WHAT IS ASKED: Reproduce every line of the material below verbatim, keeping its order, wording, and punctuation unchanged.

════════

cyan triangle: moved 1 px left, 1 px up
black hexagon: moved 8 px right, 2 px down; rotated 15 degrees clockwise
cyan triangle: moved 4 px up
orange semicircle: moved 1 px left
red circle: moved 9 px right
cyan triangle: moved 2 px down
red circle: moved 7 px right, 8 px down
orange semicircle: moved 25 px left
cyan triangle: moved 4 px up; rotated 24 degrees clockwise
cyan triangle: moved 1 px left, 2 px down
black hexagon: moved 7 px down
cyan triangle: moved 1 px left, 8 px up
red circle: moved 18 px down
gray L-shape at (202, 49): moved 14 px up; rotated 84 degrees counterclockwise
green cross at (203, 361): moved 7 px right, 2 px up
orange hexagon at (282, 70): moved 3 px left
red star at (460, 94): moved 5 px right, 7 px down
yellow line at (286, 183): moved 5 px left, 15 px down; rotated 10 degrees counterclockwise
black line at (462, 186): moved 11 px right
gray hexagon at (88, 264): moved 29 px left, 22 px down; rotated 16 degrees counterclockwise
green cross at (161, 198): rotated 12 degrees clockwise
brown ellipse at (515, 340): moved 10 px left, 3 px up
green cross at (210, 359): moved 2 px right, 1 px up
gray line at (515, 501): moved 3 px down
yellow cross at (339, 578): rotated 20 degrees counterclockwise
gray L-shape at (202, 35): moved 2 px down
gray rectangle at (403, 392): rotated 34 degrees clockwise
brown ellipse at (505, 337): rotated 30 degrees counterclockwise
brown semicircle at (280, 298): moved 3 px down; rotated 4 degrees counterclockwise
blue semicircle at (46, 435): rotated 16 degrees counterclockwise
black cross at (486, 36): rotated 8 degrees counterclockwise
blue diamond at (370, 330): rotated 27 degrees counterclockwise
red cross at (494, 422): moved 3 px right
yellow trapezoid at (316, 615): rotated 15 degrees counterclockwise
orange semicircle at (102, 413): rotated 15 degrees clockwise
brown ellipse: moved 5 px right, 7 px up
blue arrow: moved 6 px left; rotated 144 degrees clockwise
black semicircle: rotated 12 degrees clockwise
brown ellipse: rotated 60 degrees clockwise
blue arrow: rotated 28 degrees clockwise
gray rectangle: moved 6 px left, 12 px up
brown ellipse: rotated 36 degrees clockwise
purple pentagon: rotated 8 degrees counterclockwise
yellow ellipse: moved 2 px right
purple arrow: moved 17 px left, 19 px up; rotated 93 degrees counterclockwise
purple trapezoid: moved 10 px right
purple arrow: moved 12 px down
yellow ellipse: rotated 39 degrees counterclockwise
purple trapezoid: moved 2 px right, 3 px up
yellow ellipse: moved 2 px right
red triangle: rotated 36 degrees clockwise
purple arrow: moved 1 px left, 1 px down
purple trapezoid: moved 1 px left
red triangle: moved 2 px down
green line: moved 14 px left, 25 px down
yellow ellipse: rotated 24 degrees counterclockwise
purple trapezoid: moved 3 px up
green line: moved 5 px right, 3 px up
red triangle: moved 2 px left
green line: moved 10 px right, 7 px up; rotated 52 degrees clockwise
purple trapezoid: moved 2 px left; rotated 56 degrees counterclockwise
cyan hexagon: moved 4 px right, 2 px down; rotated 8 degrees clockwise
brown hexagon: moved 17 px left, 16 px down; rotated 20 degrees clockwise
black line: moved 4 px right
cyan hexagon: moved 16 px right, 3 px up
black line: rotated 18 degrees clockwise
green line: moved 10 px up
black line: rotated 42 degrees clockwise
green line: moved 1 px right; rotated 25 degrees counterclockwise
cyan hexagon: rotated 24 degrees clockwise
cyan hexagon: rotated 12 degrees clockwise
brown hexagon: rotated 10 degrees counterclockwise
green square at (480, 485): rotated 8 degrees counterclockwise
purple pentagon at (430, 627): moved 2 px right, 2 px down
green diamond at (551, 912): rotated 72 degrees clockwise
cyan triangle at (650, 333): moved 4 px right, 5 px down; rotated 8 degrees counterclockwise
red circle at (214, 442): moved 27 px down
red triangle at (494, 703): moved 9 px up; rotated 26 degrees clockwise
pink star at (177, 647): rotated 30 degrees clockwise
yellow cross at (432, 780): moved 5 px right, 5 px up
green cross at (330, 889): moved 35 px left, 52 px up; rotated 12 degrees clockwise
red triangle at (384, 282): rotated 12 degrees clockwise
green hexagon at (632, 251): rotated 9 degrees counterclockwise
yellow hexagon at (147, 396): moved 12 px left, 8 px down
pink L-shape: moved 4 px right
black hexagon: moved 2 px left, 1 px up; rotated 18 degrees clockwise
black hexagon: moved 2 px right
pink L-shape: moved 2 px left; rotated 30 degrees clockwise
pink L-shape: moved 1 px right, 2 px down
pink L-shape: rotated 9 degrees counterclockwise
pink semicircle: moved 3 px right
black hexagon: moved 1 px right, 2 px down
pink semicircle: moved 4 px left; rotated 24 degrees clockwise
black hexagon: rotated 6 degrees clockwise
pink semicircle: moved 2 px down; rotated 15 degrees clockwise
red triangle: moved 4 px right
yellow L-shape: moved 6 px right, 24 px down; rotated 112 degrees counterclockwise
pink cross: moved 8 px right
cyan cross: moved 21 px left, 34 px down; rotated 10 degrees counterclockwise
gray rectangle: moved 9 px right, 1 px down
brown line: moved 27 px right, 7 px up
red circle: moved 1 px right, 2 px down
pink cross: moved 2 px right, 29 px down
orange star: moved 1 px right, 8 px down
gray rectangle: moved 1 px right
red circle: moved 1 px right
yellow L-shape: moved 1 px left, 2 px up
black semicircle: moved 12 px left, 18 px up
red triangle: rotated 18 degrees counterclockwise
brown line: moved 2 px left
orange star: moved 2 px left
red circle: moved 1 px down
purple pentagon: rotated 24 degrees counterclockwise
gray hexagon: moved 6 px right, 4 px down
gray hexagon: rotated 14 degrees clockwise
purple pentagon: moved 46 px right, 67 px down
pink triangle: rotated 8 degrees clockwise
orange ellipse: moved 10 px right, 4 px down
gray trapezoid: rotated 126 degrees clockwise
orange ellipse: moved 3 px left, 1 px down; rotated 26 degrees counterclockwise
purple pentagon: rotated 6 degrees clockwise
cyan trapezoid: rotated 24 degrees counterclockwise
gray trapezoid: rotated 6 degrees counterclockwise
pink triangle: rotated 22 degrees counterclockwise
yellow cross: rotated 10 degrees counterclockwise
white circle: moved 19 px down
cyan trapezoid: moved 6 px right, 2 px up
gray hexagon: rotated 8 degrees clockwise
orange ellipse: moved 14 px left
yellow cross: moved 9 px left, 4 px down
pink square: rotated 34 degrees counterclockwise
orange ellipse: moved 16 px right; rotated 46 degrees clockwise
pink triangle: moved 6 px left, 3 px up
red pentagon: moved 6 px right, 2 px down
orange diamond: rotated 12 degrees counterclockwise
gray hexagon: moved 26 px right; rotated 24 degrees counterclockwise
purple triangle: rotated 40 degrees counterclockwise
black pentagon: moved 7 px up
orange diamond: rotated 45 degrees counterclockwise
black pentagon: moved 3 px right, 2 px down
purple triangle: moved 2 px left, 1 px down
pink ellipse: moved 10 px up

════════

SOLUTION BELOW:
cyan triangle: moved 1 px left, 1 px up
black hexagon: moved 8 px right, 2 px down; rotated 15 degrees clockwise
cyan triangle: moved 4 px up
orange semicircle: moved 1 px left
red circle: moved 9 px right
cyan triangle: moved 2 px down
red circle: moved 7 px right, 8 px down
orange semicircle: moved 25 px left
cyan triangle: moved 4 px up; rotated 24 degrees clockwise
cyan triangle: moved 1 px left, 2 px down
black hexagon: moved 7 px down
cyan triangle: moved 1 px left, 8 px up
red circle: moved 18 px down
gray L-shape at (202, 49): moved 14 px up; rotated 84 degrees counterclockwise
green cross at (203, 361): moved 7 px right, 2 px up
orange hexagon at (282, 70): moved 3 px left
red star at (460, 94): moved 5 px right, 7 px down
yellow line at (286, 183): moved 5 px left, 15 px down; rotated 10 degrees counterclockwise
black line at (462, 186): moved 11 px right
gray hexagon at (88, 264): moved 29 px left, 22 px down; rotated 16 degrees counterclockwise
green cross at (161, 198): rotated 12 degrees clockwise
brown ellipse at (515, 340): moved 10 px left, 3 px up
green cross at (210, 359): moved 2 px right, 1 px up
gray line at (515, 501): moved 3 px down
yellow cross at (339, 578): rotated 20 degrees counterclockwise
gray L-shape at (202, 35): moved 2 px down
gray rectangle at (403, 392): rotated 34 degrees clockwise
brown ellipse at (505, 337): rotated 30 degrees counterclockwise
brown semicircle at (280, 298): moved 3 px down; rotated 4 degrees counterclockwise
blue semicircle at (46, 435): rotated 16 degrees counterclockwise
black cross at (486, 36): rotated 8 degrees counterclockwise
blue diamond at (370, 330): rotated 27 degrees counterclockwise
red cross at (494, 422): moved 3 px right
yellow trapezoid at (316, 615): rotated 15 degrees counterclockwise
orange semicircle at (102, 413): rotated 15 degrees clockwise
brown ellipse: moved 5 px right, 7 px up
blue arrow: moved 6 px left; rotated 144 degrees clockwise
black semicircle: rotated 12 degrees clockwise
brown ellipse: rotated 60 degrees clockwise
blue arrow: rotated 28 degrees clockwise
gray rectangle: moved 6 px left, 12 px up
brown ellipse: rotated 36 degrees clockwise
purple pentagon: rotated 8 degrees counterclockwise
yellow ellipse: moved 2 px right
purple arrow: moved 17 px left, 19 px up; rotated 93 degrees counterclockwise
purple trapezoid: moved 10 px right
purple arrow: moved 12 px down
yellow ellipse: rotated 39 degrees counterclockwise
purple trapezoid: moved 2 px right, 3 px up
yellow ellipse: moved 2 px right
red triangle: rotated 36 degrees clockwise
purple arrow: moved 1 px left, 1 px down
purple trapezoid: moved 1 px left
red triangle: moved 2 px down
green line: moved 14 px left, 25 px down
yellow ellipse: rotated 24 degrees counterclockwise
purple trapezoid: moved 3 px up
green line: moved 5 px right, 3 px up
red triangle: moved 2 px left
green line: moved 10 px right, 7 px up; rotated 52 degrees clockwise
purple trapezoid: moved 2 px left; rotated 56 degrees counterclockwise
cyan hexagon: moved 4 px right, 2 px down; rotated 8 degrees clockwise
brown hexagon: moved 17 px left, 16 px down; rotated 20 degrees clockwise
black line: moved 4 px right
cyan hexagon: moved 16 px right, 3 px up
black line: rotated 18 degrees clockwise
green line: moved 10 px up
black line: rotated 42 degrees clockwise
green line: moved 1 px right; rotated 25 degrees counterclockwise
cyan hexagon: rotated 24 degrees clockwise
cyan hexagon: rotated 12 degrees clockwise
brown hexagon: rotated 10 degrees counterclockwise
green square at (480, 485): rotated 8 degrees counterclockwise
purple pentagon at (430, 627): moved 2 px right, 2 px down
green diamond at (551, 912): rotated 72 degrees clockwise
cyan triangle at (650, 333): moved 4 px right, 5 px down; rotated 8 degrees counterclockwise
red circle at (214, 442): moved 27 px down
red triangle at (494, 703): moved 9 px up; rotated 26 degrees clockwise
pink star at (177, 647): rotated 30 degrees clockwise
yellow cross at (432, 780): moved 5 px right, 5 px up
green cross at (330, 889): moved 35 px left, 52 px up; rotated 12 degrees clockwise
red triangle at (384, 282): rotated 12 degrees clockwise
green hexagon at (632, 251): rotated 9 degrees counterclockwise
yellow hexagon at (147, 396): moved 12 px left, 8 px down
pink L-shape: moved 4 px right
black hexagon: moved 2 px left, 1 px up; rotated 18 degrees clockwise
black hexagon: moved 2 px right
pink L-shape: moved 2 px left; rotated 30 degrees clockwise
pink L-shape: moved 1 px right, 2 px down
pink L-shape: rotated 9 degrees counterclockwise
pink semicircle: moved 3 px right
black hexagon: moved 1 px right, 2 px down
pink semicircle: moved 4 px left; rotated 24 degrees clockwise
black hexagon: rotated 6 degrees clockwise
pink semicircle: moved 2 px down; rotated 15 degrees clockwise
red triangle: moved 4 px right
yellow L-shape: moved 6 px right, 24 px down; rotated 112 degrees counterclockwise
pink cross: moved 8 px right
cyan cross: moved 21 px left, 34 px down; rotated 10 degrees counterclockwise
gray rectangle: moved 9 px right, 1 px down
brown line: moved 27 px right, 7 px up
red circle: moved 1 px right, 2 px down
pink cross: moved 2 px right, 29 px down
orange star: moved 1 px right, 8 px down
gray rectangle: moved 1 px right
red circle: moved 1 px right
yellow L-shape: moved 1 px left, 2 px up
black semicircle: moved 12 px left, 18 px up
red triangle: rotated 18 degrees counterclockwise
brown line: moved 2 px left
orange star: moved 2 px left
red circle: moved 1 px down
purple pentagon: rotated 24 degrees counterclockwise
gray hexagon: moved 6 px right, 4 px down
gray hexagon: rotated 14 degrees clockwise
purple pentagon: moved 46 px right, 67 px down
pink triangle: rotated 8 degrees clockwise
orange ellipse: moved 10 px right, 4 px down
gray trapezoid: rotated 126 degrees clockwise
orange ellipse: moved 3 px left, 1 px down; rotated 26 degrees counterclockwise
purple pentagon: rotated 6 degrees clockwise
cyan trapezoid: rotated 24 degrees counterclockwise
gray trapezoid: rotated 6 degrees counterclockwise
pink triangle: rotated 22 degrees counterclockwise
yellow cross: rotated 10 degrees counterclockwise
white circle: moved 19 px down
cyan trapezoid: moved 6 px right, 2 px up
gray hexagon: rotated 8 degrees clockwise
orange ellipse: moved 14 px left
yellow cross: moved 9 px left, 4 px down
pink square: rotated 34 degrees counterclockwise
orange ellipse: moved 16 px right; rotated 46 degrees clockwise
pink triangle: moved 6 px left, 3 px up
red pentagon: moved 6 px right, 2 px down
orange diamond: rotated 12 degrees counterclockwise
gray hexagon: moved 26 px right; rotated 24 degrees counterclockwise
purple triangle: rotated 40 degrees counterclockwise
black pentagon: moved 7 px up
orange diamond: rotated 45 degrees counterclockwise
black pentagon: moved 3 px right, 2 px down
purple triangle: moved 2 px left, 1 px down
pink ellipse: moved 10 px up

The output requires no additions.